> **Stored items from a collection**
::::::
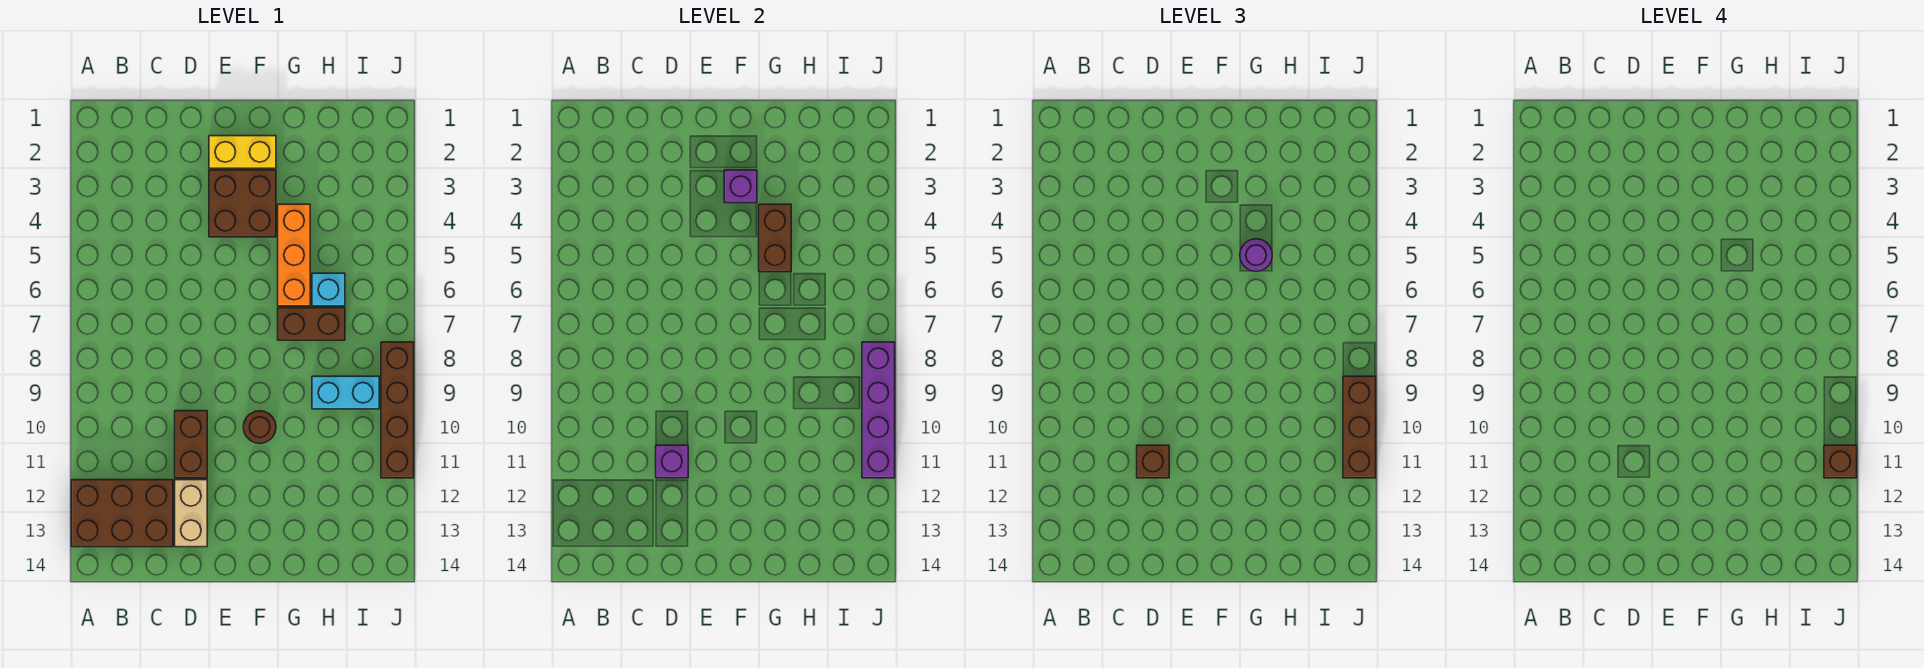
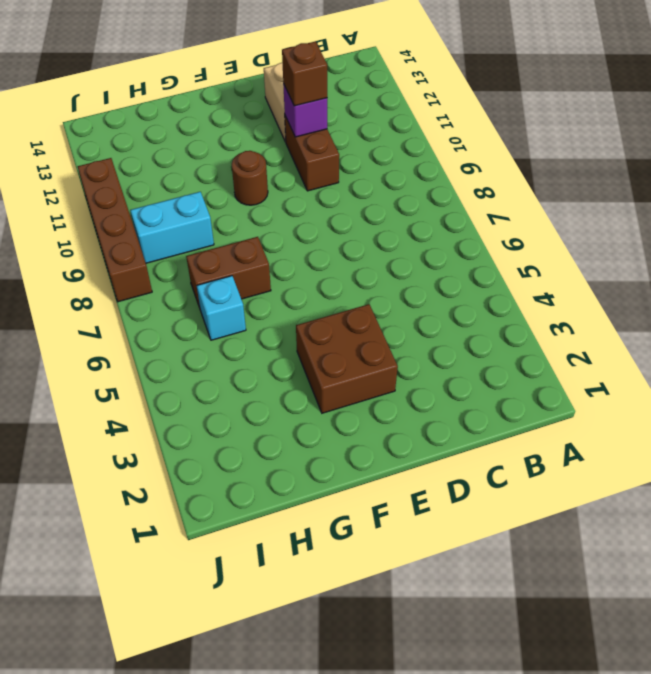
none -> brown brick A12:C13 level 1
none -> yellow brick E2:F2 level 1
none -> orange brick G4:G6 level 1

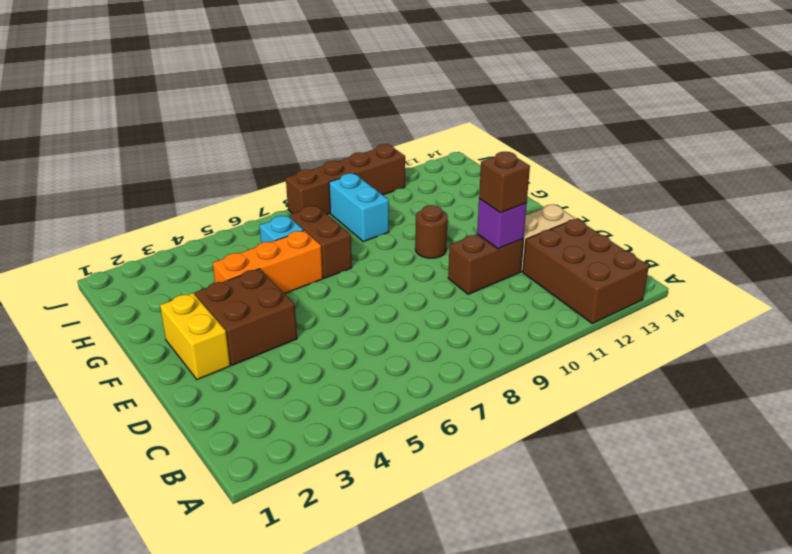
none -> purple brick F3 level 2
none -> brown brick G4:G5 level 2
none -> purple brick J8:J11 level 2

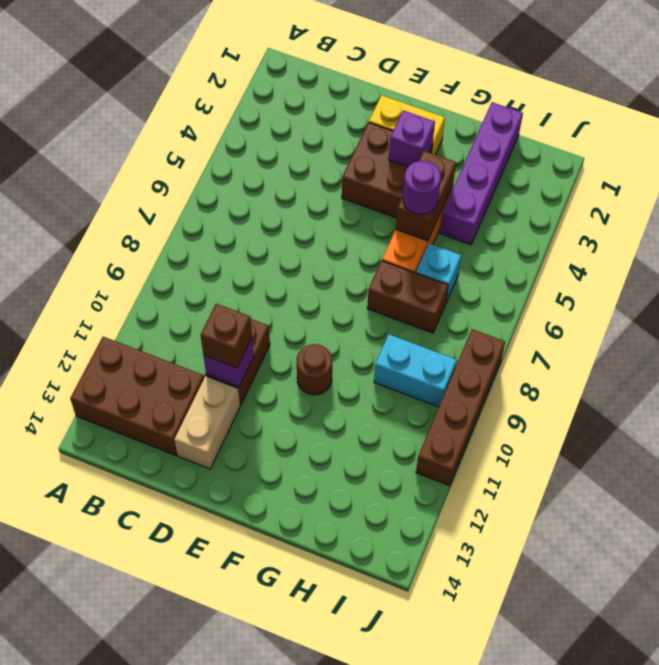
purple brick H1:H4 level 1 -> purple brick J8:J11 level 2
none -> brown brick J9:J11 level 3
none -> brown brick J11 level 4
::::::
> **What you need to do**
The lines to retype begin with the one containing "none -> orange brick G4:G6 level 1" and end with the last line of the records. Reproduce them exactly and omit the pictures.

> **Solution to this problem**
none -> orange brick G4:G6 level 1

none -> purple brick F3 level 2
none -> brown brick G4:G5 level 2
none -> purple brick J8:J11 level 2

purple brick H1:H4 level 1 -> purple brick J8:J11 level 2
none -> brown brick J9:J11 level 3
none -> brown brick J11 level 4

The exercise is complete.